Objective:
Show each line in the items below that contains the string "kern". Case counts, so match only that exact capitalization.
[START OF Records shown]
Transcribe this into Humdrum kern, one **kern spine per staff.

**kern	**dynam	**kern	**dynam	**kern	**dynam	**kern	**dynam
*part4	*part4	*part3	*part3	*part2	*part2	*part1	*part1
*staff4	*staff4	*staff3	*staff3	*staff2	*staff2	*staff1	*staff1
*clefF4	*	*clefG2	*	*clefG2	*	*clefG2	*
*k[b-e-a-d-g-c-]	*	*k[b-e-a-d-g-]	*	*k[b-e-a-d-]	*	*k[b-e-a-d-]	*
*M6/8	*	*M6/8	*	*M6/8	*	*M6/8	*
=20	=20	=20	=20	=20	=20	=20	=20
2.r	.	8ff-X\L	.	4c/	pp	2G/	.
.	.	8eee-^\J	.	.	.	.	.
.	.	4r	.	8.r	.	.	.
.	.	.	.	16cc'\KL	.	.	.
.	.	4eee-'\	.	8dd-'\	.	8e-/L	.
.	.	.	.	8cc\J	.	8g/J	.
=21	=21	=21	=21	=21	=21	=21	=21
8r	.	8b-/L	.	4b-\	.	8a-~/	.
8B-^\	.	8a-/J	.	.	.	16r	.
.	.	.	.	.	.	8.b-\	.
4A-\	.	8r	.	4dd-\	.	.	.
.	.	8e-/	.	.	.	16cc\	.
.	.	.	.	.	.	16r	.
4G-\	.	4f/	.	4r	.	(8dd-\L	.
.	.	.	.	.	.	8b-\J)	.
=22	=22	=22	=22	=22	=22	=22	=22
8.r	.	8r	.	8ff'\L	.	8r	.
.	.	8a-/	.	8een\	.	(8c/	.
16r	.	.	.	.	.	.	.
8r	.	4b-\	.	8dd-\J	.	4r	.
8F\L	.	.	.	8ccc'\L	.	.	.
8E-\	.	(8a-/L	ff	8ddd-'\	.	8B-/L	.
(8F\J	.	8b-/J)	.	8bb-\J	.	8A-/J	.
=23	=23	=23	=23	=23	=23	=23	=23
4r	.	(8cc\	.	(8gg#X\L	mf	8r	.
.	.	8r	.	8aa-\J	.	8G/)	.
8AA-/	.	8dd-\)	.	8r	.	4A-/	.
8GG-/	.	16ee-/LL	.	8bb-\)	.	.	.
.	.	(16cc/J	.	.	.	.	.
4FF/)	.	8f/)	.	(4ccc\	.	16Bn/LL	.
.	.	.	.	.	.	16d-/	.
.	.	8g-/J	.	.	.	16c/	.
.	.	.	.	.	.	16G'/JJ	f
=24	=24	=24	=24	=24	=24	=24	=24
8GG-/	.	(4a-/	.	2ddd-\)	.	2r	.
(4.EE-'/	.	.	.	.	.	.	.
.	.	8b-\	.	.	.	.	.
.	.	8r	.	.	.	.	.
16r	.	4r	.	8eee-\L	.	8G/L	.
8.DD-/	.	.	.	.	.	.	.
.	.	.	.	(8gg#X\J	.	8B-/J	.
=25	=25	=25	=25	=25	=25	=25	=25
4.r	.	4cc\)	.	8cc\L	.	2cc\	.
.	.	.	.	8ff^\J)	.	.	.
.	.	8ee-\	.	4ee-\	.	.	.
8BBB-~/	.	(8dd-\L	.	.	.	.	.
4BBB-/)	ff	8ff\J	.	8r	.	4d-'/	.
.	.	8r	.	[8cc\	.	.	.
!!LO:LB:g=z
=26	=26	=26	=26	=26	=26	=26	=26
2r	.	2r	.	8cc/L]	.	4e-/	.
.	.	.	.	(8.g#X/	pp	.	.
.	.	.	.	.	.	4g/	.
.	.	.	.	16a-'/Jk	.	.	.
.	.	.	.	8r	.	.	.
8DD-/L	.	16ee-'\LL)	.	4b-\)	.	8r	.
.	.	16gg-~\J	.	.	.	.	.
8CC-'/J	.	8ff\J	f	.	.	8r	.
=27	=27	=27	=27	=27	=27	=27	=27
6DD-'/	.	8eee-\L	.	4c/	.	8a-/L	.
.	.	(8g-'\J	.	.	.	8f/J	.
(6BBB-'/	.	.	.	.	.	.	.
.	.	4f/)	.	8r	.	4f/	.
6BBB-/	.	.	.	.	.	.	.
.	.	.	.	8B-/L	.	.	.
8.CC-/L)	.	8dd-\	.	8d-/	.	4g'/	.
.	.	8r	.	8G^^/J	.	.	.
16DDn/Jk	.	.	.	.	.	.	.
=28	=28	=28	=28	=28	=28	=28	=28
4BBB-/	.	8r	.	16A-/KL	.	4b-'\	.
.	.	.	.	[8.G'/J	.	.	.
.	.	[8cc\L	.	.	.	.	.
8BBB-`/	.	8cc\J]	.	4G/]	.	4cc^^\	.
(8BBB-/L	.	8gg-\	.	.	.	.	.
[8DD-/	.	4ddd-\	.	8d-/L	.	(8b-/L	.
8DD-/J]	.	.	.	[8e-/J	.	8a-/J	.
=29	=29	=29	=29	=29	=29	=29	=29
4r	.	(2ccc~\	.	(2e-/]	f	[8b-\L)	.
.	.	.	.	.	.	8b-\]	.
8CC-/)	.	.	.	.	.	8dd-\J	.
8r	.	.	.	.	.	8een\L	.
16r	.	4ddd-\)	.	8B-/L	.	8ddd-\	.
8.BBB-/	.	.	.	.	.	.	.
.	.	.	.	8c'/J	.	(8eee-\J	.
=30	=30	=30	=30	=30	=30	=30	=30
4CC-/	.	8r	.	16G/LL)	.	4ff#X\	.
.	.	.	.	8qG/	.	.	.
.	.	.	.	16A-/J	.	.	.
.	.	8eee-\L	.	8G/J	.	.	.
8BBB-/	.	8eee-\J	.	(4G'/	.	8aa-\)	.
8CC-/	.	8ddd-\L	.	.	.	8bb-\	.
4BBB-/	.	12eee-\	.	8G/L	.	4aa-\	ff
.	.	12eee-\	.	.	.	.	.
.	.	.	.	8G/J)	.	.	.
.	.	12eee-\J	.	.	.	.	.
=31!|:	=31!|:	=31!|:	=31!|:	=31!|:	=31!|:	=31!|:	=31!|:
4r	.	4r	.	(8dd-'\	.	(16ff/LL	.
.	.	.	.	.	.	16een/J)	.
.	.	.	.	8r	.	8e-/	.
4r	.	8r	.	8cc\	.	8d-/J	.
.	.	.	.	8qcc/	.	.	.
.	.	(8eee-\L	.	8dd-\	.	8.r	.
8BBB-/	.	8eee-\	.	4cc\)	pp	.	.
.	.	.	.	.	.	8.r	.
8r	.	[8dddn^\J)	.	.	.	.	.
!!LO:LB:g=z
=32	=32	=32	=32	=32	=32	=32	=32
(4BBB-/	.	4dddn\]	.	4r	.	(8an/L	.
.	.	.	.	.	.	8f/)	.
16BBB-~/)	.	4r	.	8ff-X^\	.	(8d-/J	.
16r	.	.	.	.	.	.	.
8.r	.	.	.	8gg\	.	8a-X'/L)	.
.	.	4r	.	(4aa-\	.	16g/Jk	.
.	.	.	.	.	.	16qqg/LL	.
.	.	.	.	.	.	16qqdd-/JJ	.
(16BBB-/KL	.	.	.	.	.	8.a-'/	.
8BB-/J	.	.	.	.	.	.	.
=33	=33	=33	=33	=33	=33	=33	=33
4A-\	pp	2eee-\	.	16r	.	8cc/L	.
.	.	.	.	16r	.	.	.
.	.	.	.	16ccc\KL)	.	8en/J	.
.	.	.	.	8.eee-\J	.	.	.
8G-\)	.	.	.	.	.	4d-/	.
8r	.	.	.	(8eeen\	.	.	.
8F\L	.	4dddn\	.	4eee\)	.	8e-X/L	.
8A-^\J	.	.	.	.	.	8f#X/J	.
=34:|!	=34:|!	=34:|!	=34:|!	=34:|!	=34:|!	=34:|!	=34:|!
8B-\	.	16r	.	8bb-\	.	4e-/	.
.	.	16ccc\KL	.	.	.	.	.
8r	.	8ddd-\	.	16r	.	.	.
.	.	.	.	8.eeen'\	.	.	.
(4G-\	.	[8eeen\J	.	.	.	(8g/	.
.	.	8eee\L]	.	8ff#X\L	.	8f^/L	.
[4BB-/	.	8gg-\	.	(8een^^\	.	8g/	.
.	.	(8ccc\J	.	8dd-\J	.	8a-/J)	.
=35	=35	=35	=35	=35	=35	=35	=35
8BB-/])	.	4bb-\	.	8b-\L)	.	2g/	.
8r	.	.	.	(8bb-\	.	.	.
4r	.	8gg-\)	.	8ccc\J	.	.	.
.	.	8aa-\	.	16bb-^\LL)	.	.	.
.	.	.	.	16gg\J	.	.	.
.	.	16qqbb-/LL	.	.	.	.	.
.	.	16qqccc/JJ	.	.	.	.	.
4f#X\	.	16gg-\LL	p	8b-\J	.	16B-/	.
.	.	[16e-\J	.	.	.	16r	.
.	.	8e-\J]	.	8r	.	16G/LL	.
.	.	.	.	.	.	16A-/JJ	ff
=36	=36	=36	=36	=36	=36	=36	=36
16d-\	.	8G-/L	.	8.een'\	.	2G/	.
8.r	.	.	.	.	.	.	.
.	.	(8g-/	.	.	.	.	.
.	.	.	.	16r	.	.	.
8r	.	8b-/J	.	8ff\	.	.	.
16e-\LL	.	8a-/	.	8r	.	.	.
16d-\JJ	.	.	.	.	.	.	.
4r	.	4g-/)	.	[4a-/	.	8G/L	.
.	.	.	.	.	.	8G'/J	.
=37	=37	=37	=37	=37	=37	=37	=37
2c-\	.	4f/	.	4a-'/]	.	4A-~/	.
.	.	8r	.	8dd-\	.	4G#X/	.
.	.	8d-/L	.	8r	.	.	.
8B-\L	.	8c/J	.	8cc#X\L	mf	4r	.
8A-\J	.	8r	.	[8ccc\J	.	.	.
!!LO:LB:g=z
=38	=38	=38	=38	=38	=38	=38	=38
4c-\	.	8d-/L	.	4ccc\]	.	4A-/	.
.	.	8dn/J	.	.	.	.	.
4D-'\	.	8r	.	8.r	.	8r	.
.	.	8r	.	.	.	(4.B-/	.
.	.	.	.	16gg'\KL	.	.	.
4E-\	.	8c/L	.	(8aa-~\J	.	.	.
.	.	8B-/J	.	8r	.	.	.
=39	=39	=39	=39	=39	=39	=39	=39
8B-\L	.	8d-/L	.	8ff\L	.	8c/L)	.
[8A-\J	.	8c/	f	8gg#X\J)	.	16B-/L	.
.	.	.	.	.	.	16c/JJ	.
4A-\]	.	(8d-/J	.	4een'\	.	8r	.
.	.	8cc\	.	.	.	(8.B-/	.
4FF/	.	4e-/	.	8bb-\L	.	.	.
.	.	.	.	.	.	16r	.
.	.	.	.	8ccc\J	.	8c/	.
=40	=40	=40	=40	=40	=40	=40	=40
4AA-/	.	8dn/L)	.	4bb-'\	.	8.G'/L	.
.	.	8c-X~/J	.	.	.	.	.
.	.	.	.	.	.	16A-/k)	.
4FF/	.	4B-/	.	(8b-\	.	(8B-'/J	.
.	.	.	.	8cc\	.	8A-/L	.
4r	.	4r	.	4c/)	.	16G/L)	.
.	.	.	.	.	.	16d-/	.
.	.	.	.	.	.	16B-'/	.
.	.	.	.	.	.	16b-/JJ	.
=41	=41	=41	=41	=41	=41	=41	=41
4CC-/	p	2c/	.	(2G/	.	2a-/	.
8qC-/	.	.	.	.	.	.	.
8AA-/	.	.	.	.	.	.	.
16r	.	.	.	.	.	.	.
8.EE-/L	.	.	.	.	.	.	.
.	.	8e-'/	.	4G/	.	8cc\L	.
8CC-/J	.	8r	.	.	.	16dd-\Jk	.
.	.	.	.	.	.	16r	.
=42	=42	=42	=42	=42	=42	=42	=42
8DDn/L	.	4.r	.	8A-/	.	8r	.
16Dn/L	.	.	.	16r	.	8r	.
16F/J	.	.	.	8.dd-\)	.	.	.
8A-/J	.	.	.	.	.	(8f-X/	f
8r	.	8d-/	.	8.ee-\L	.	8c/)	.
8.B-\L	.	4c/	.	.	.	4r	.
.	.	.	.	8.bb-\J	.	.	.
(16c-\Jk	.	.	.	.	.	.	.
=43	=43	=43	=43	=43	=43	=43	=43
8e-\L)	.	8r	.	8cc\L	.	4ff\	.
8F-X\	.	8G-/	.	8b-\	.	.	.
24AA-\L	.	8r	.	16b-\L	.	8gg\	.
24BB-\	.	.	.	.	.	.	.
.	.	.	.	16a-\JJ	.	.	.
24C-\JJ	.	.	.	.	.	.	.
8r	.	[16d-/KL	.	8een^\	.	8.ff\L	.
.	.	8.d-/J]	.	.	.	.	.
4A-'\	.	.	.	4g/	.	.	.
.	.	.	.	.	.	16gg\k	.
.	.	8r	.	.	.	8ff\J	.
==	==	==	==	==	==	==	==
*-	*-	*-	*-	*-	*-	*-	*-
[END OF Records shown]
Answer below:
Transcribe this into Humdrum kern, one **kern spine per staff.
**kern	**dynam	**kern	**dynam	**kern	**dynam	**kern	**dynam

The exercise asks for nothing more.